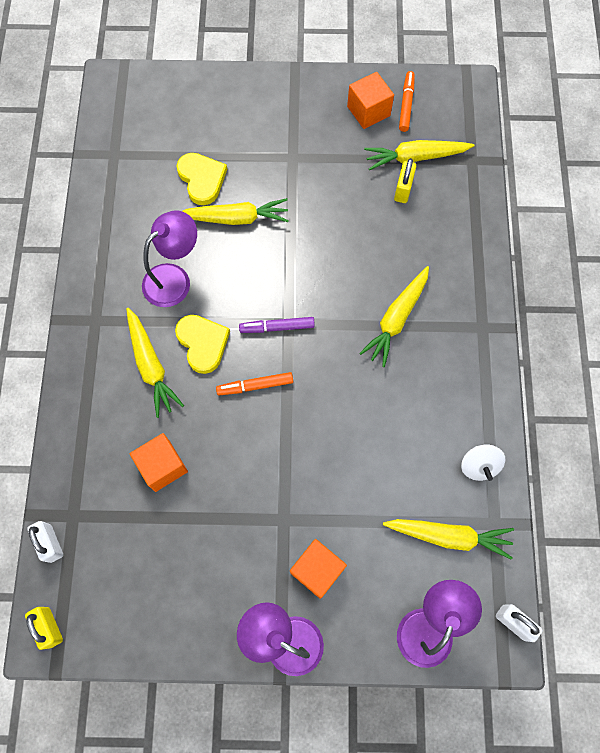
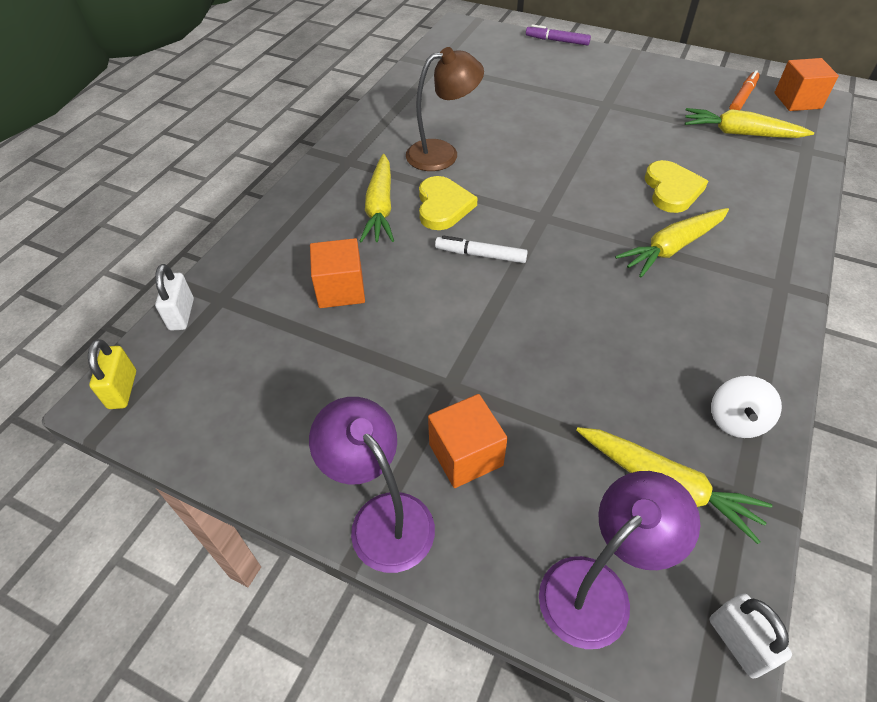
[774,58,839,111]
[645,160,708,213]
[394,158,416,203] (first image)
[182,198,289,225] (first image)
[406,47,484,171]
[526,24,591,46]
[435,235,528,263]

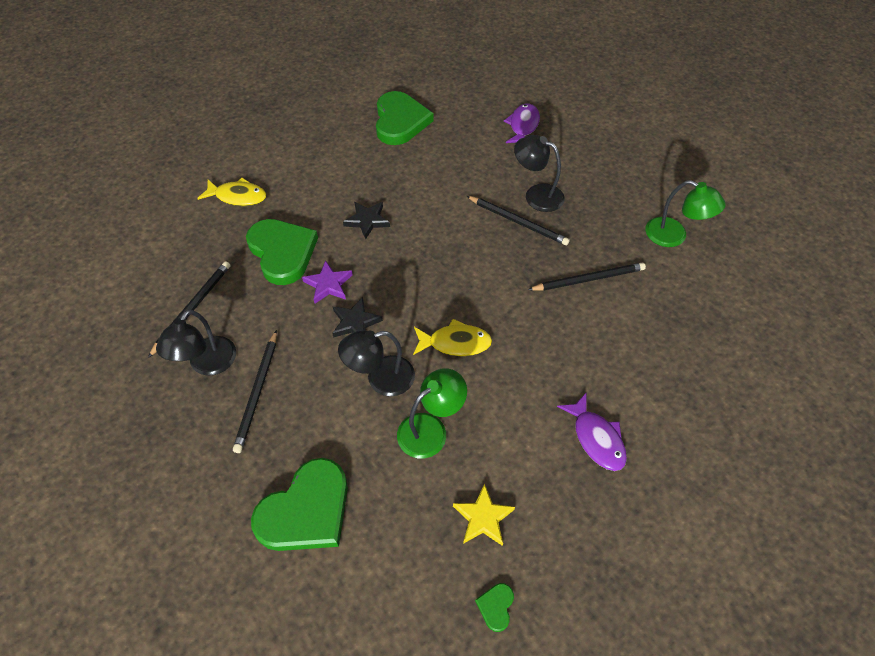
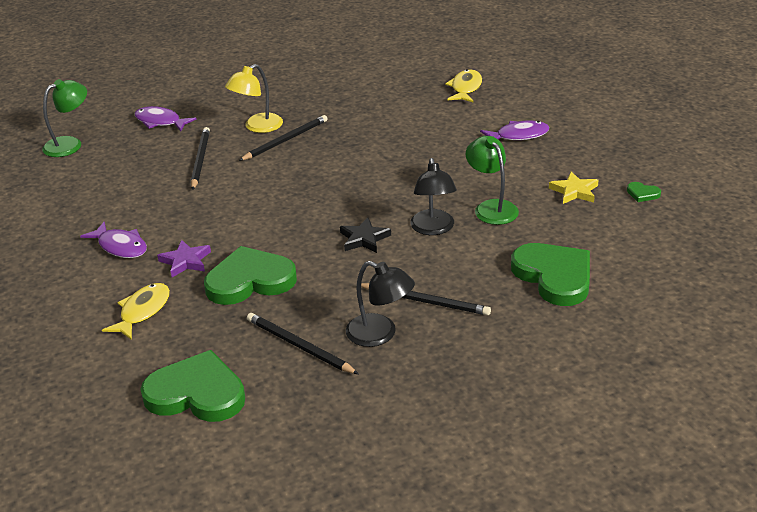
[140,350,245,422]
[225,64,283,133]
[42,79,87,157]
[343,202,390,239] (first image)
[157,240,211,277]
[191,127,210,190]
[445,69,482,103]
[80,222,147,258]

Task brief: The answer should consist of every line above, exact and free of images.

Solution to this problem:
[774,58,839,111]
[645,160,708,213]
[394,158,416,203] (first image)
[182,198,289,225] (first image)
[406,47,484,171]
[526,24,591,46]
[435,235,528,263]

[140,350,245,422]
[225,64,283,133]
[42,79,87,157]
[343,202,390,239] (first image)
[157,240,211,277]
[191,127,210,190]
[445,69,482,103]
[80,222,147,258]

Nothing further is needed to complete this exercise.